Your task: Your answer must be an exact copy of the records below, with every picture left out.

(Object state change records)
++++++++++
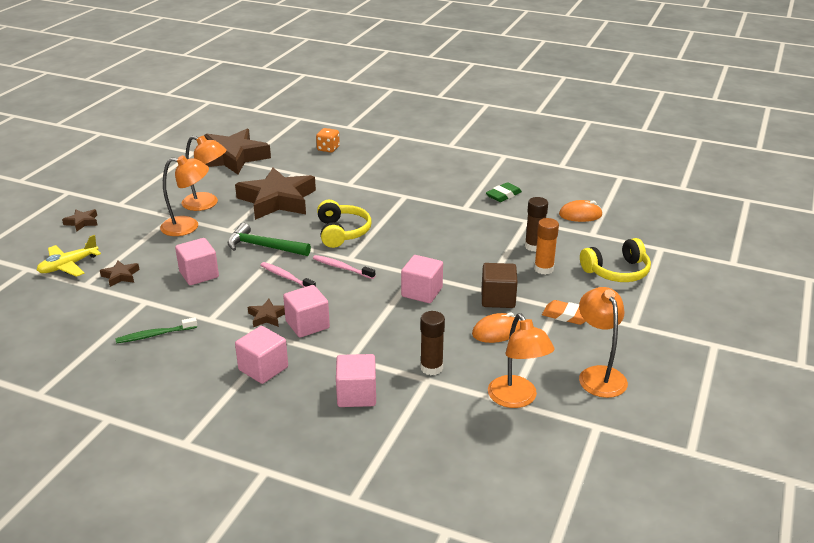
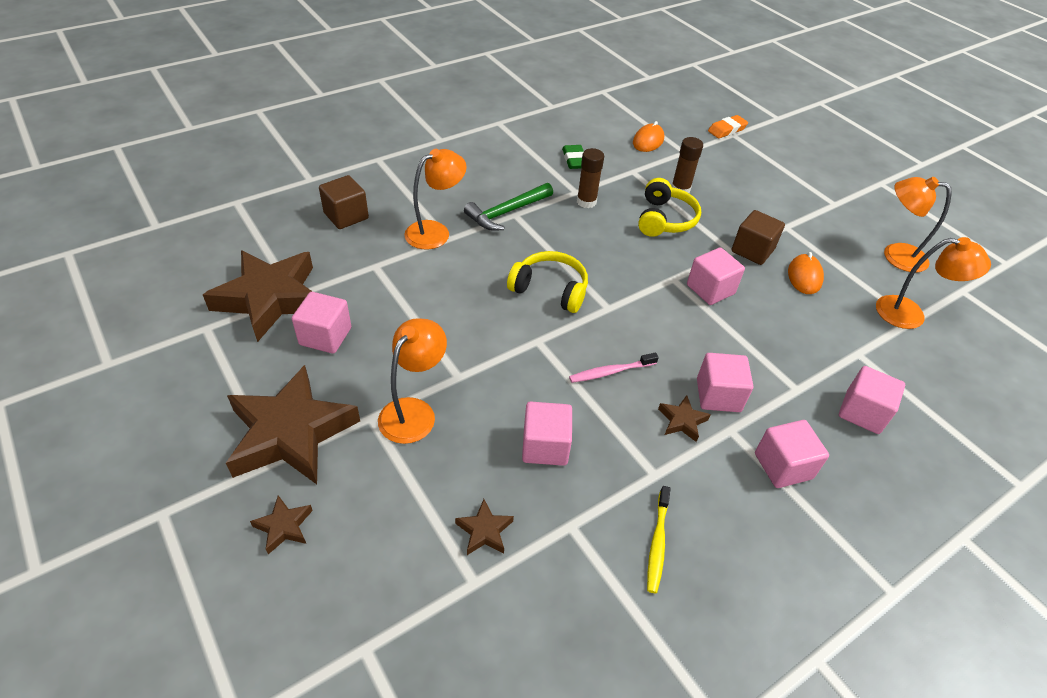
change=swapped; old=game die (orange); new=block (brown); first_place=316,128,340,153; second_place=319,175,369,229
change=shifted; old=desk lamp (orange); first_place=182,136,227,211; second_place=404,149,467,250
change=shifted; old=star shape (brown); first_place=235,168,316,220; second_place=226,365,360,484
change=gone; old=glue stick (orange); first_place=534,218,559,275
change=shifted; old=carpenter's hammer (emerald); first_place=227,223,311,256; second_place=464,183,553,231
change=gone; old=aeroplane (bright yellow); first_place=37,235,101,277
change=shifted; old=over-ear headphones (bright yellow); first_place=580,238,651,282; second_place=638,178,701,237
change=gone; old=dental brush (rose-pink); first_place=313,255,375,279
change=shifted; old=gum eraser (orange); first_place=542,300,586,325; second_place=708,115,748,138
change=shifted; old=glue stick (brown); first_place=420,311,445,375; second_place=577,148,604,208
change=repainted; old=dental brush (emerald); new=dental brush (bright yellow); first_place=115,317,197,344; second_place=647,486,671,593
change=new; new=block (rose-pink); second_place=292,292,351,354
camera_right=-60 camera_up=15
++++++++++
Answer to this exercise:
change=swapped; old=game die (orange); new=block (brown); first_place=316,128,340,153; second_place=319,175,369,229
change=shifted; old=desk lamp (orange); first_place=182,136,227,211; second_place=404,149,467,250
change=shifted; old=star shape (brown); first_place=235,168,316,220; second_place=226,365,360,484
change=gone; old=glue stick (orange); first_place=534,218,559,275
change=shifted; old=carpenter's hammer (emerald); first_place=227,223,311,256; second_place=464,183,553,231
change=gone; old=aeroplane (bright yellow); first_place=37,235,101,277
change=shifted; old=over-ear headphones (bright yellow); first_place=580,238,651,282; second_place=638,178,701,237
change=gone; old=dental brush (rose-pink); first_place=313,255,375,279
change=shifted; old=gum eraser (orange); first_place=542,300,586,325; second_place=708,115,748,138
change=shifted; old=glue stick (brown); first_place=420,311,445,375; second_place=577,148,604,208
change=repainted; old=dental brush (emerald); new=dental brush (bright yellow); first_place=115,317,197,344; second_place=647,486,671,593
change=new; new=block (rose-pink); second_place=292,292,351,354
camera_right=-60 camera_up=15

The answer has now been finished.